Spatial reasoning data

━━━

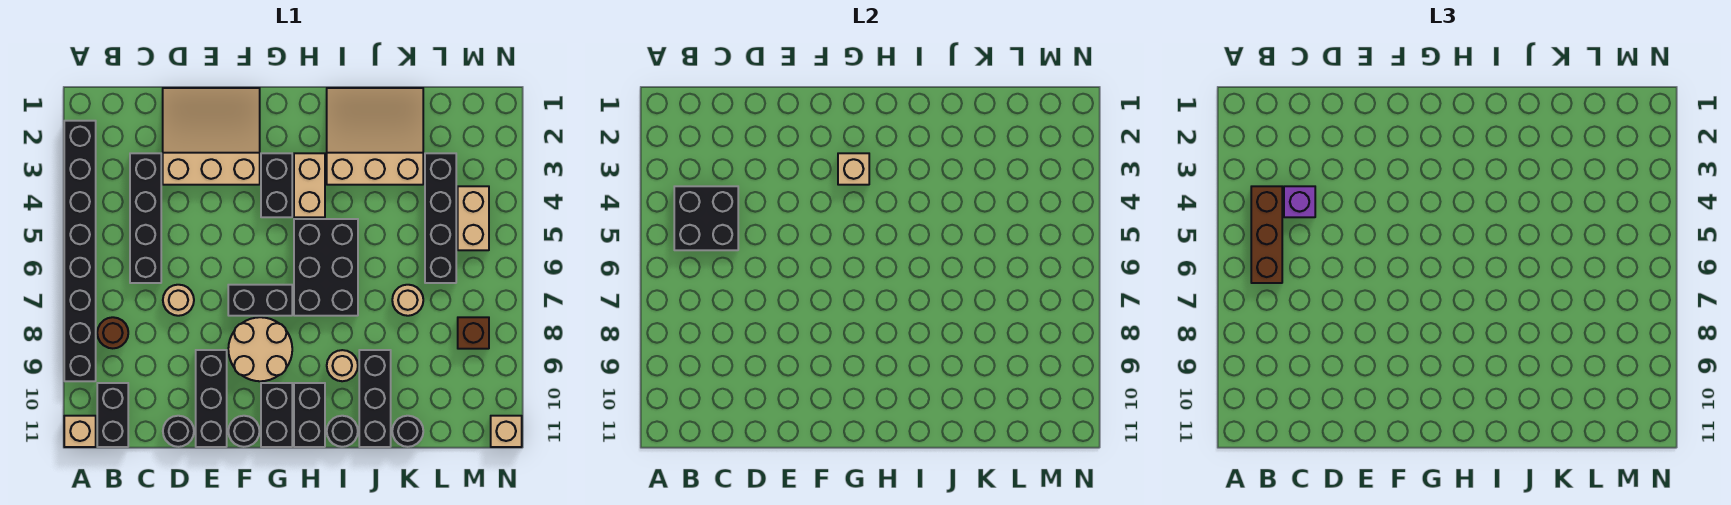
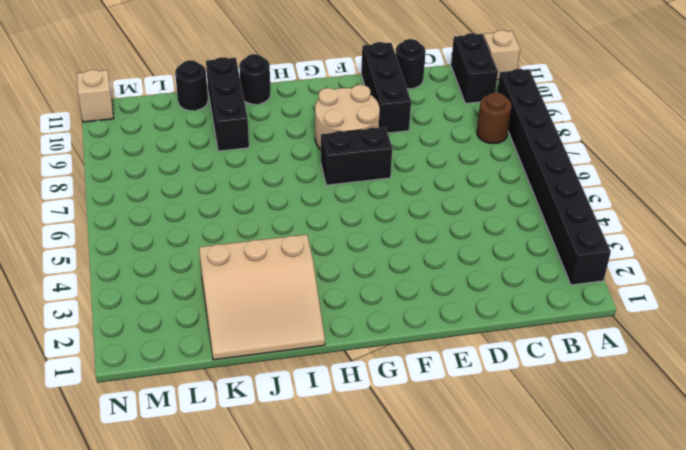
none -> black 1x4 brick [130,153,161,283]
none -> tan 3x3 slope [163,88,260,185]
none -> tan 1x1 round brick [163,285,194,316]
none -> black 1x1 round brick [228,416,260,447]

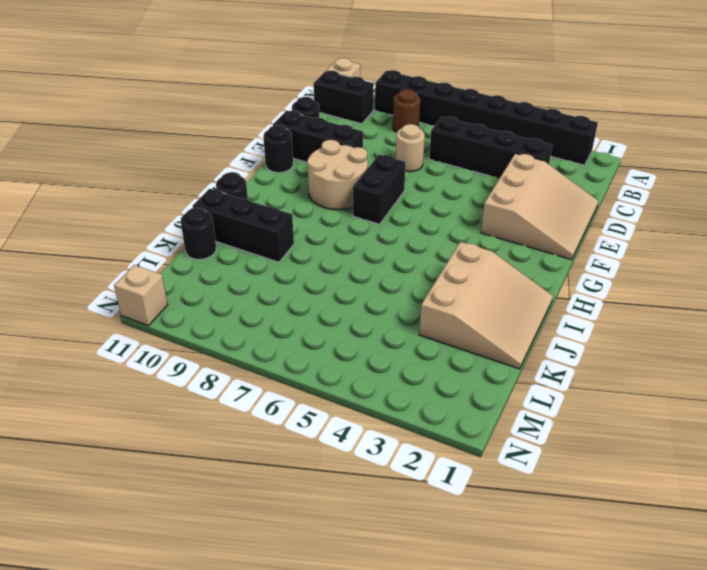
none -> black 1x2 brick [261,153,292,217]
none -> black 1x2 brick [261,383,292,447]
none -> tan 1x2 brick [294,153,325,217]
none -> black 2x3 brick [294,219,358,316]

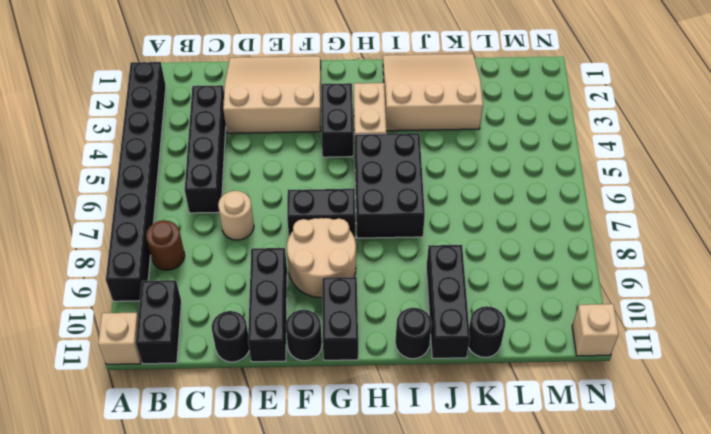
none -> black 1x2 brick [294,383,325,447]
none -> tan 1x1 round brick [327,350,358,381]
none -> tan 1x1 round brick [392,285,423,316]
none -> black 1x4 brick [425,153,456,283]

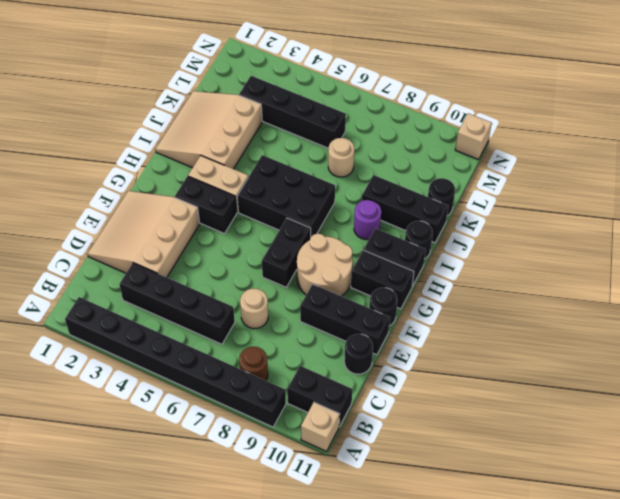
purple 1x1 round brick [354,200,381,239] -> tan 1x1 round brick [327,350,358,381]
none -> tan 1x2 brick [458,186,489,250]
none -> brown 1x1 brick [458,317,489,349]
none -> black 2x2 brick [674,186,738,250]
none -> tan 1x1 brick [838,153,869,185]

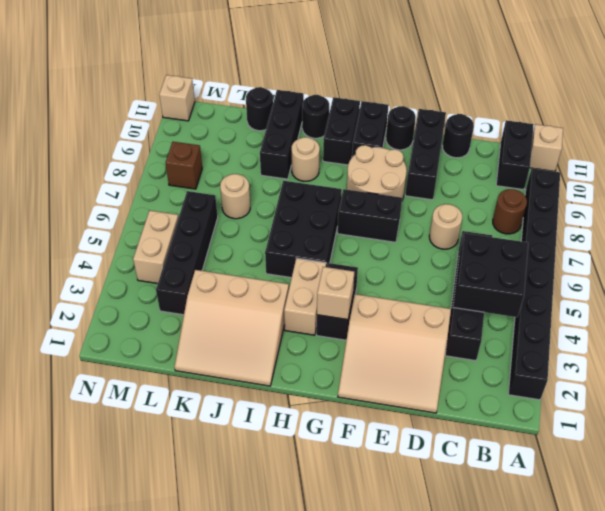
none -> brown 1x3 brick [1251,186,1282,283]
none -> purple 1x1 brick [1284,186,1315,217]

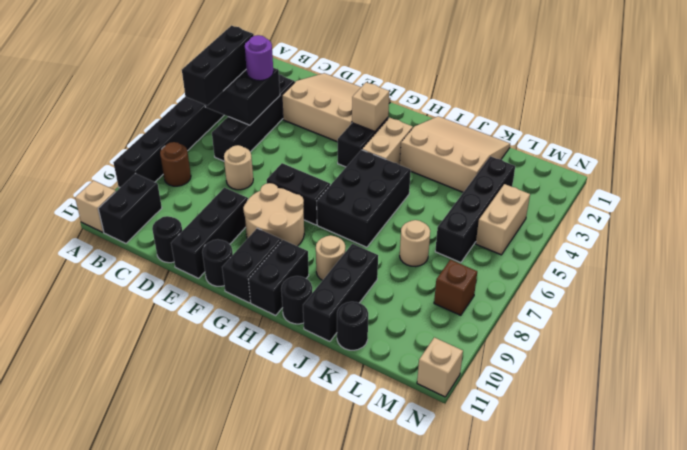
black 1x3 brick [182,26,254,105] -> brown 1x3 brick [1251,186,1282,283]
purple 1x1 round brick [245,35,273,81] -> purple 1x1 brick [1284,186,1315,217]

━━━

How to complete this task:
Copy out each line of the records where the string "brown" appears.

Answer to the problem:
none -> brown 1x1 brick [458,317,489,349]
none -> brown 1x3 brick [1251,186,1282,283]
black 1x3 brick [182,26,254,105] -> brown 1x3 brick [1251,186,1282,283]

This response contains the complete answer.